** PROBLEM STATEMENT **
An exact transcription is needed, starting at the line containing "orange brick A3" and running through the last line of the records, with every picture left out.

——

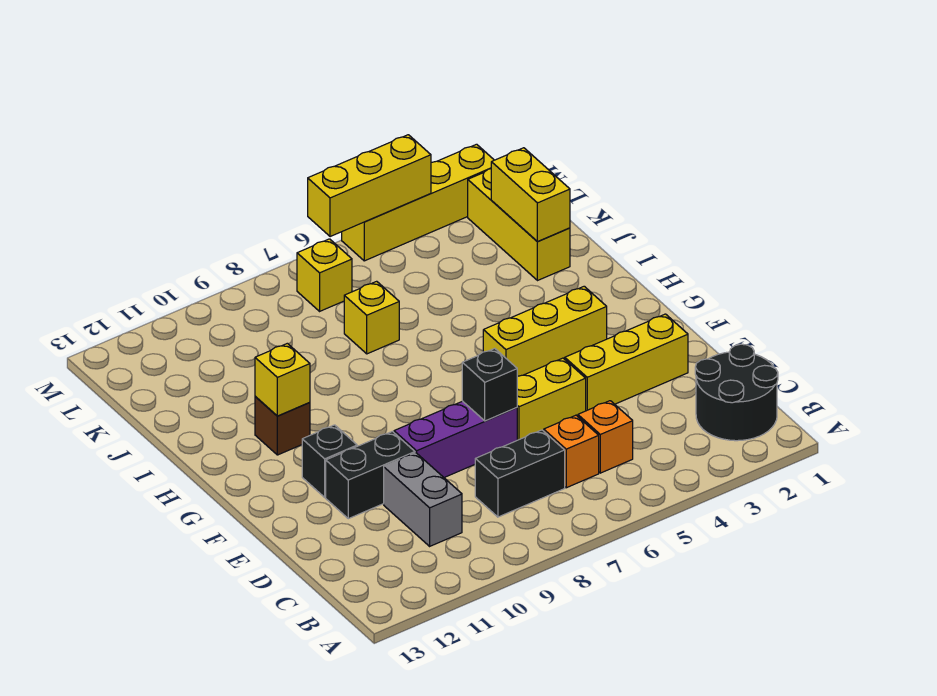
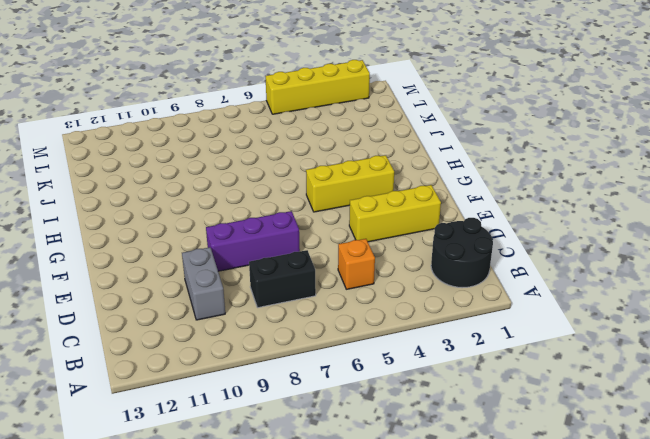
none -> orange brick C6 level 1
none -> yellow brick E5:E6 level 1
none -> black brick E10:E11 level 1

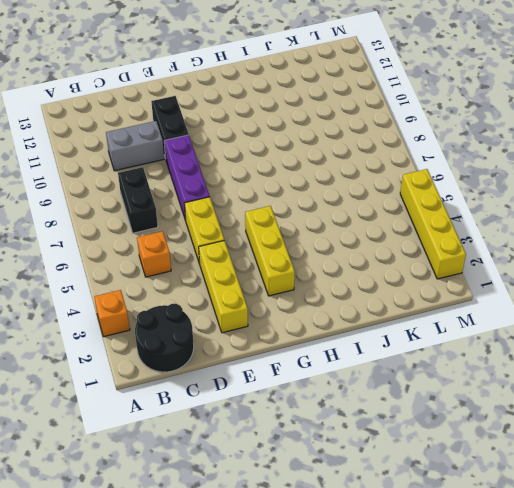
orange brick A3 level 1 -> orange brick C6 level 1
none -> black brick F11 level 1
none -> brown brick H11 level 1
none -> yellow brick J2:L2 level 1

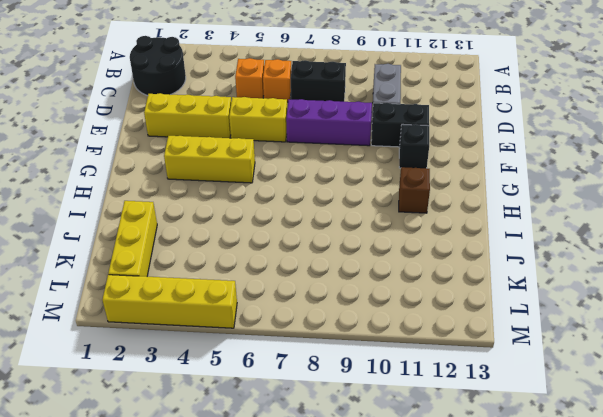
none -> yellow brick J7 level 1
none -> yellow brick L7 level 1
none -> black brick E7 level 2

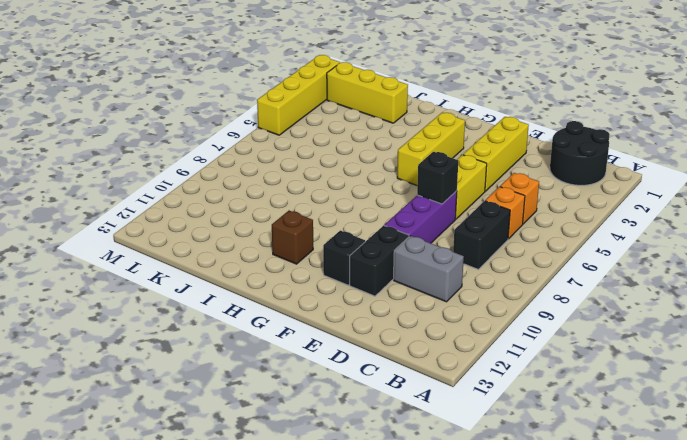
none -> yellow brick J7 level 1
none -> yellow brick L7 level 1
none -> yellow brick H11 level 2

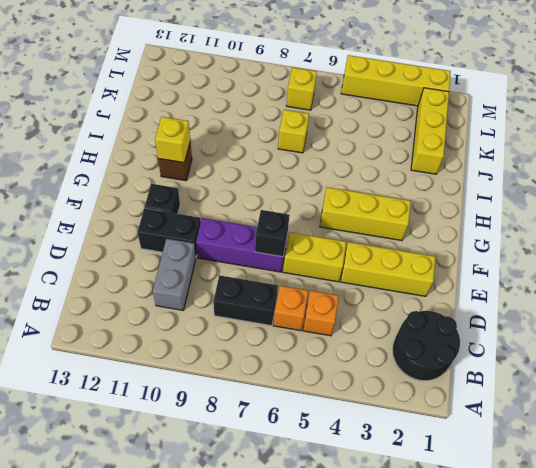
none -> yellow brick J2:K2 level 2
none -> yellow brick M4:M6 level 2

——

** RESULT OF THE TASK **
orange brick A3 level 1 -> orange brick C6 level 1
none -> black brick F11 level 1
none -> brown brick H11 level 1
none -> yellow brick J2:L2 level 1

none -> yellow brick J7 level 1
none -> yellow brick L7 level 1
none -> black brick E7 level 2

none -> yellow brick J7 level 1
none -> yellow brick L7 level 1
none -> yellow brick H11 level 2

none -> yellow brick J2:K2 level 2
none -> yellow brick M4:M6 level 2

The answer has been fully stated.